What is expected: Once the line with "(349, 466) = (153, 228): orange" is found in the entries below, print it and each following line exactly, stopping after the line with "(440, 81) = (491, 357): orange"; print nothing else.

Records for this task:
○ ○ ○ ○
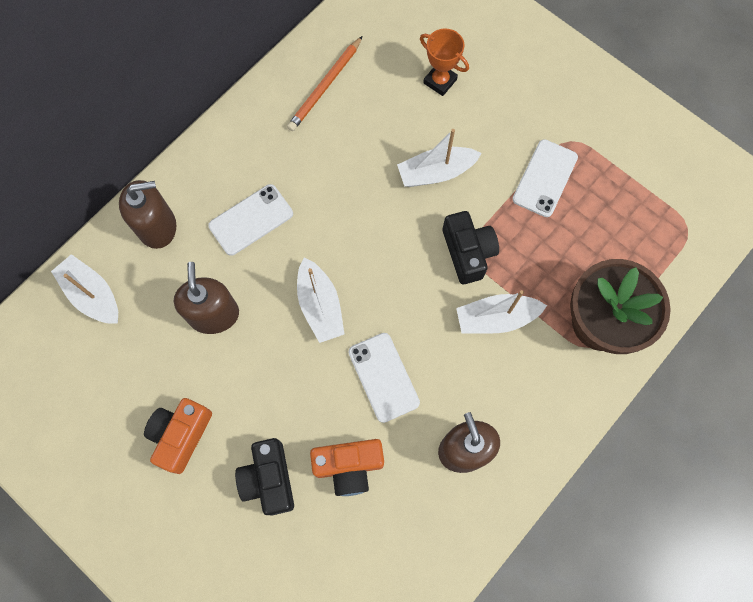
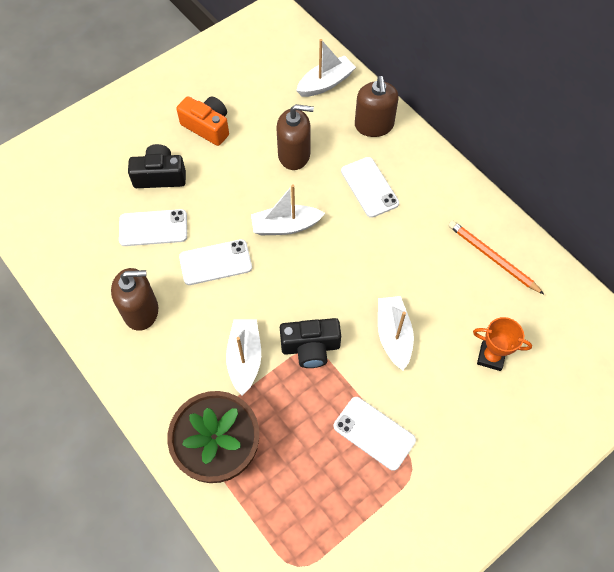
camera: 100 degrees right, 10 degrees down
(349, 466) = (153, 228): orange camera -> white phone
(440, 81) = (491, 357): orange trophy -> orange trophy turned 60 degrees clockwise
○ ○ ○ ○
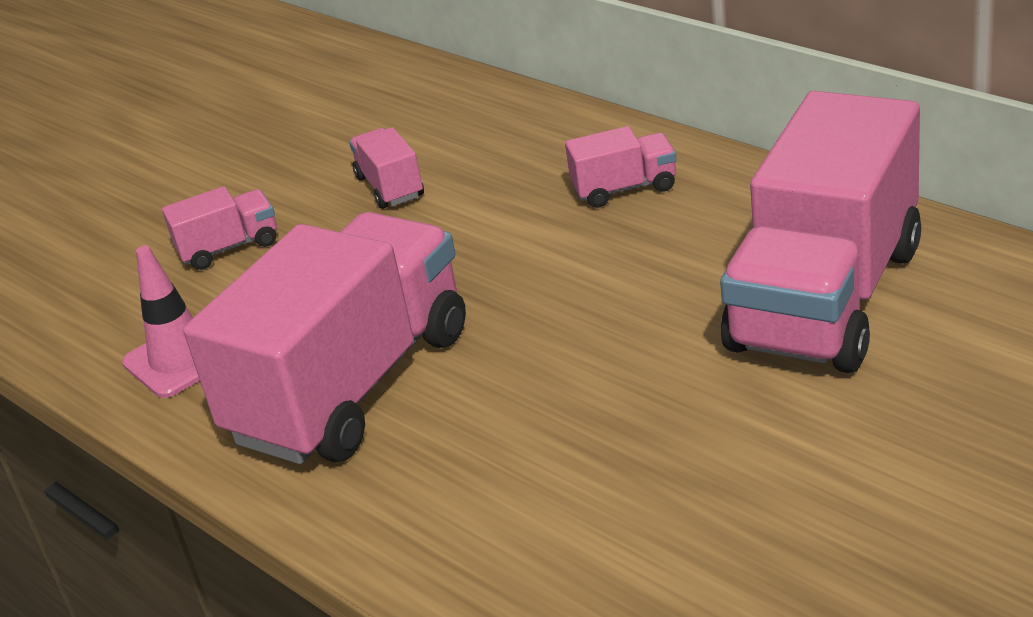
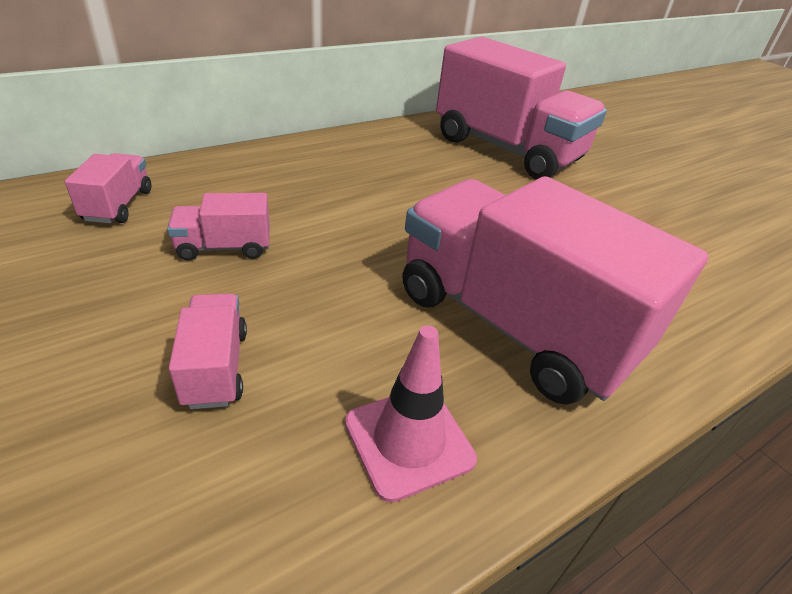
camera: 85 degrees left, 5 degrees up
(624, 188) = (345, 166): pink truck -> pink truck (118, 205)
○ ○ ○ ○
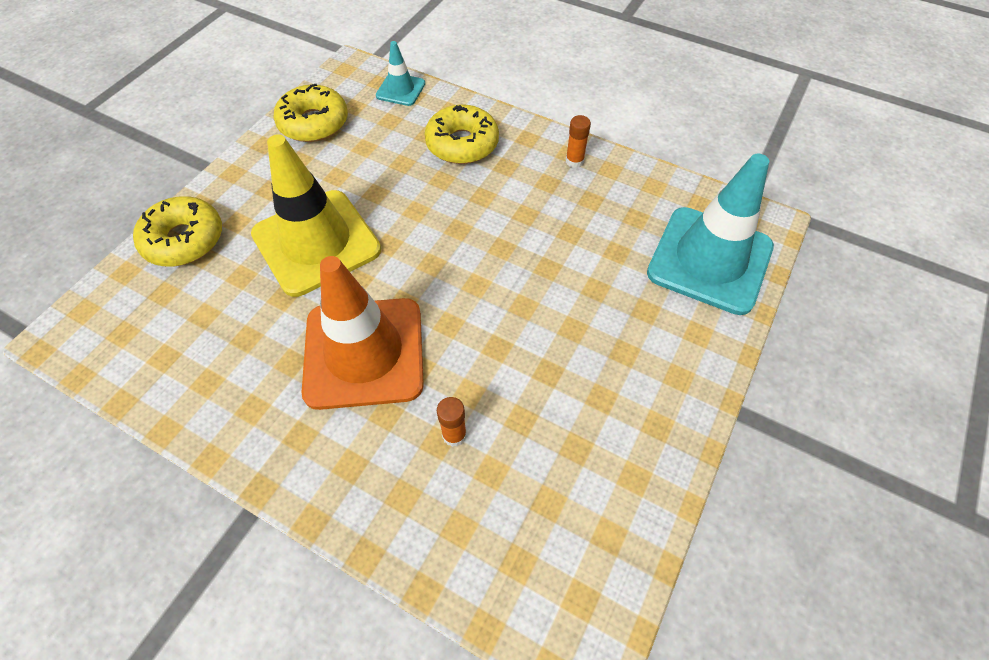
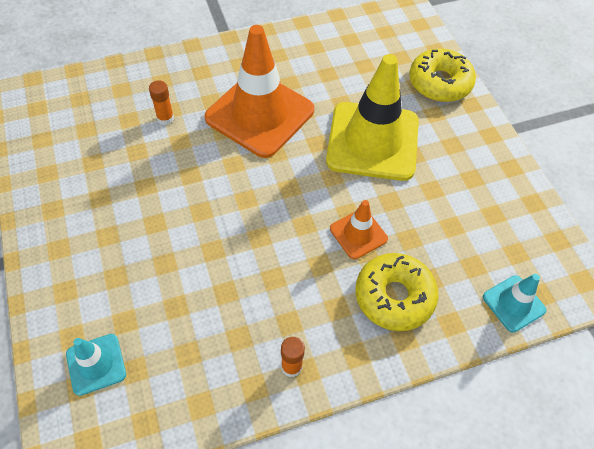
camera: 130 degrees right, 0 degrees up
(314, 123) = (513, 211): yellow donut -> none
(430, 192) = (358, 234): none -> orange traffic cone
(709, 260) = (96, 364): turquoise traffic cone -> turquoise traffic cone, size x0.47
○ ○ ○ ○
Answer:
(349, 466) = (153, 228): orange camera -> white phone
(440, 81) = (491, 357): orange trophy -> orange trophy turned 60 degrees clockwise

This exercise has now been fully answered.